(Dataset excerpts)
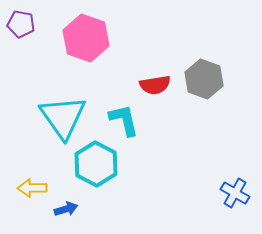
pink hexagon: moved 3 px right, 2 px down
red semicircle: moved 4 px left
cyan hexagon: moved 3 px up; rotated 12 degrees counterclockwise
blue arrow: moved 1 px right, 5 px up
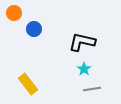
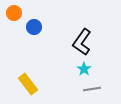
blue circle: moved 2 px up
black L-shape: rotated 68 degrees counterclockwise
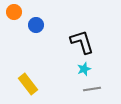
orange circle: moved 1 px up
blue circle: moved 2 px right, 2 px up
black L-shape: rotated 128 degrees clockwise
cyan star: rotated 16 degrees clockwise
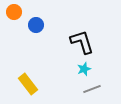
gray line: rotated 12 degrees counterclockwise
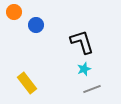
yellow rectangle: moved 1 px left, 1 px up
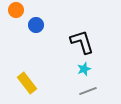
orange circle: moved 2 px right, 2 px up
gray line: moved 4 px left, 2 px down
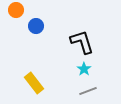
blue circle: moved 1 px down
cyan star: rotated 16 degrees counterclockwise
yellow rectangle: moved 7 px right
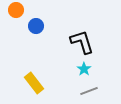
gray line: moved 1 px right
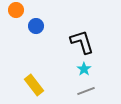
yellow rectangle: moved 2 px down
gray line: moved 3 px left
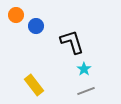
orange circle: moved 5 px down
black L-shape: moved 10 px left
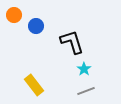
orange circle: moved 2 px left
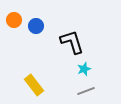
orange circle: moved 5 px down
cyan star: rotated 16 degrees clockwise
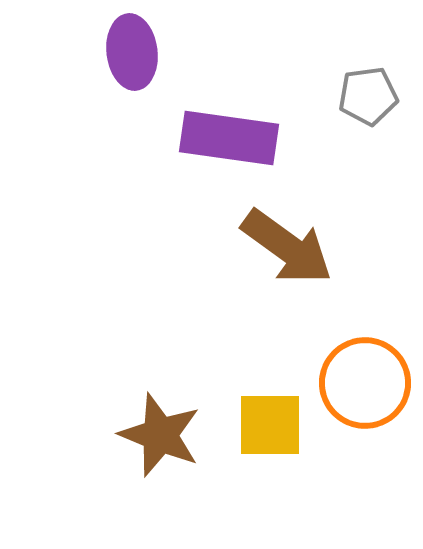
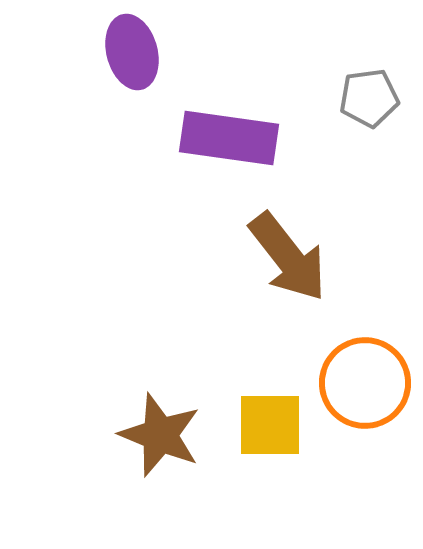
purple ellipse: rotated 8 degrees counterclockwise
gray pentagon: moved 1 px right, 2 px down
brown arrow: moved 1 px right, 10 px down; rotated 16 degrees clockwise
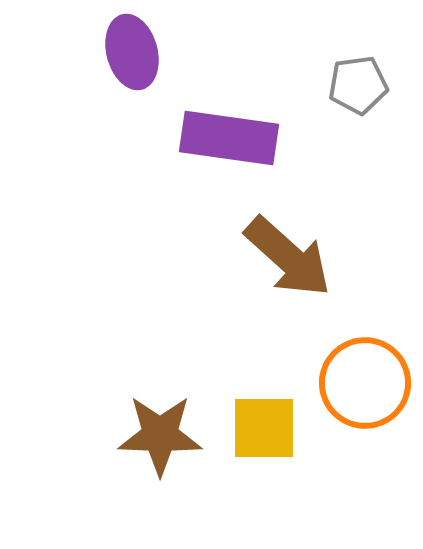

**Instruction:** Copy out every line of text in the items above word for word, leaving out the pictures.

**Response to this exercise:**
pink hexagon: moved 3 px right, 2 px down
red semicircle: moved 4 px left
cyan hexagon: moved 3 px up; rotated 12 degrees counterclockwise
blue arrow: moved 1 px right, 5 px up
blue circle: moved 2 px up
black L-shape: rotated 68 degrees counterclockwise
orange circle: moved 1 px up
blue circle: moved 2 px right, 2 px up
black L-shape: rotated 128 degrees clockwise
cyan star: rotated 16 degrees clockwise
gray line: rotated 12 degrees counterclockwise
yellow rectangle: moved 1 px left, 1 px up
orange circle: moved 2 px right, 2 px up
gray line: moved 4 px left, 2 px down
blue circle: moved 1 px down
cyan star: rotated 16 degrees counterclockwise
yellow rectangle: moved 7 px right
gray line: moved 1 px right
yellow rectangle: moved 2 px down
gray line: moved 3 px left
orange circle: moved 5 px down
black L-shape: moved 10 px left
orange circle: moved 2 px left
orange circle: moved 5 px down
cyan star: rotated 16 degrees clockwise
purple ellipse: rotated 8 degrees counterclockwise
gray pentagon: moved 1 px right, 2 px down
brown arrow: moved 1 px right, 10 px down; rotated 16 degrees clockwise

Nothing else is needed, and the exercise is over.